[[ Data to use, beginning ]]

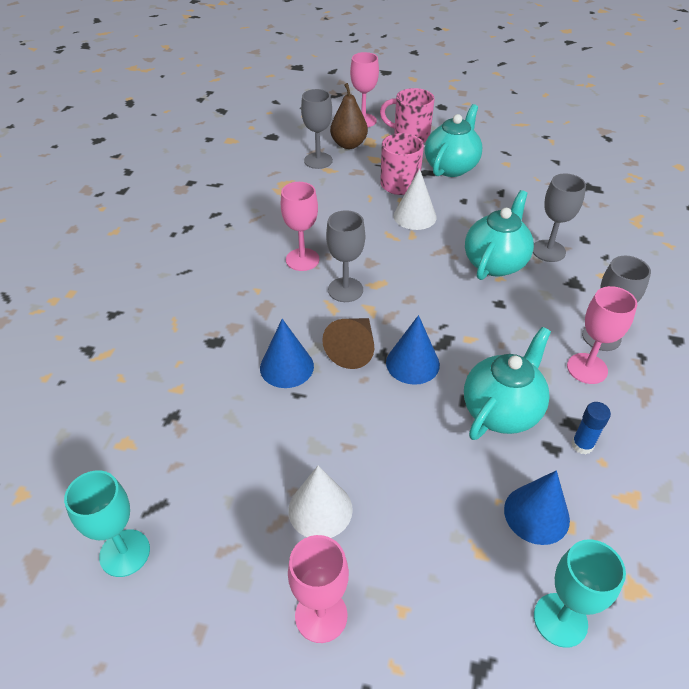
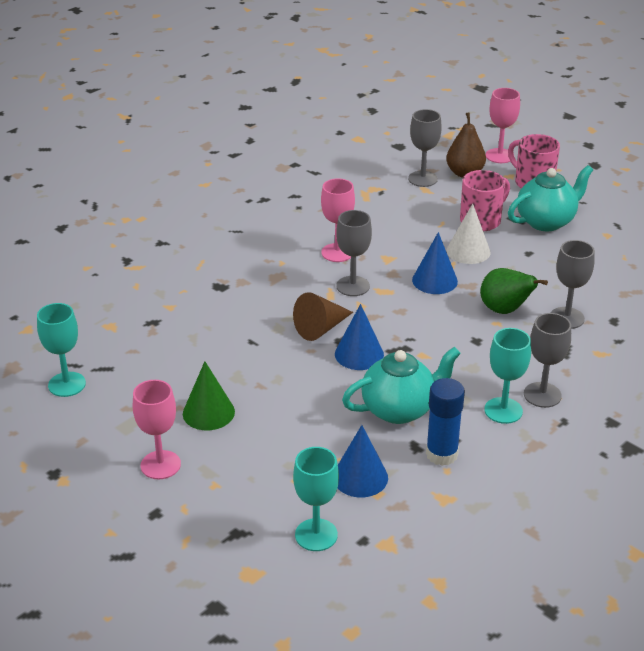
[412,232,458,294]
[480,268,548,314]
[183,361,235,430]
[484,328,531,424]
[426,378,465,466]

[[ Data to use, end ]]
[[ Data to use, beginning ]]

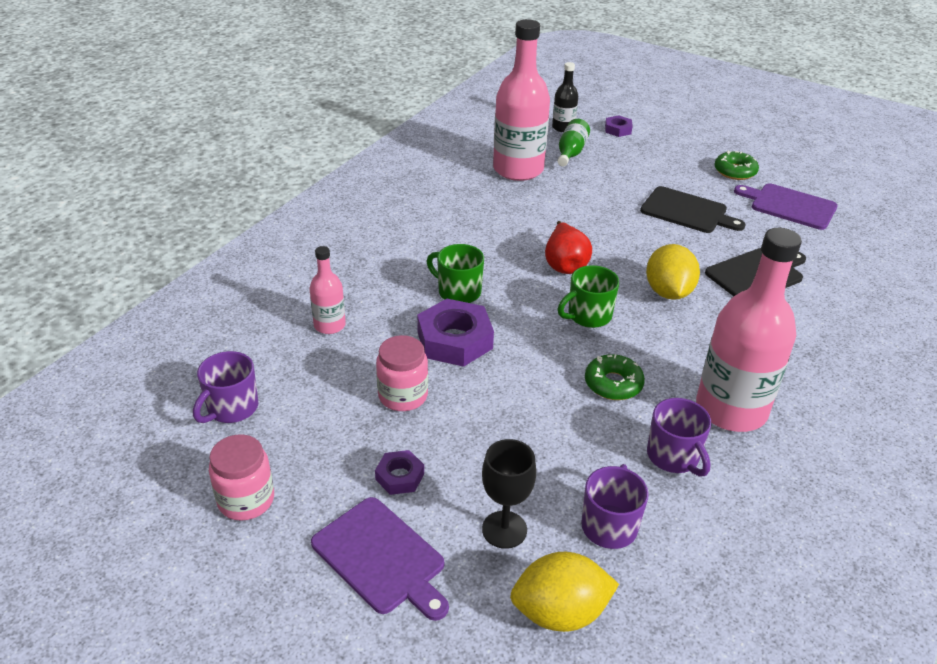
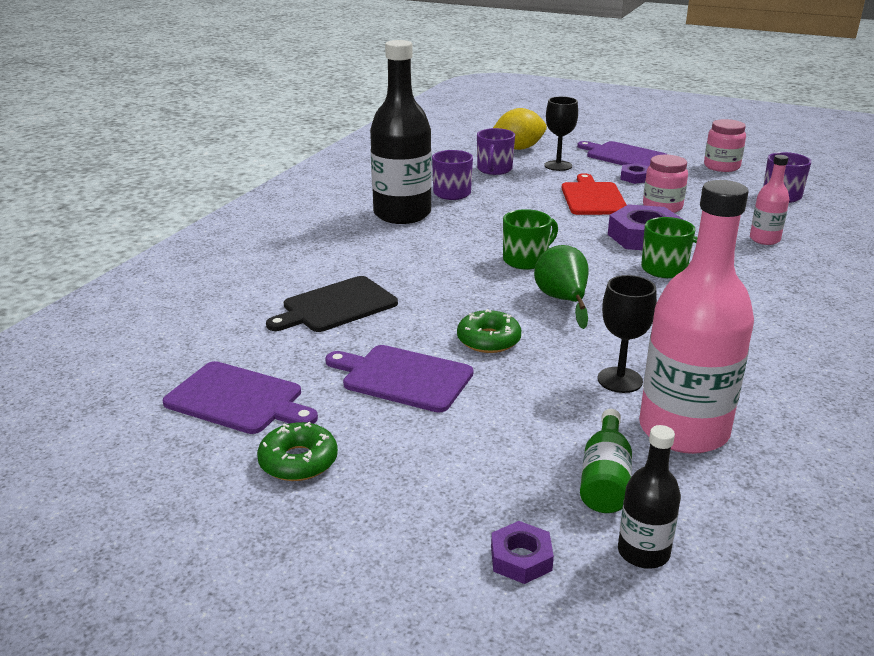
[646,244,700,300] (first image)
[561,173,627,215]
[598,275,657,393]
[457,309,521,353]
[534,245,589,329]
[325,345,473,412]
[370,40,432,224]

[[ Data to use, end ]]

◆ **Your task**
Starting at the line that contains "[598,275,657,393]" and stopping after the line that contains "[370,40,432,224]", write out every line exactly as it appears above, and no other line.

◆ **Exercise answer**
[598,275,657,393]
[457,309,521,353]
[534,245,589,329]
[325,345,473,412]
[370,40,432,224]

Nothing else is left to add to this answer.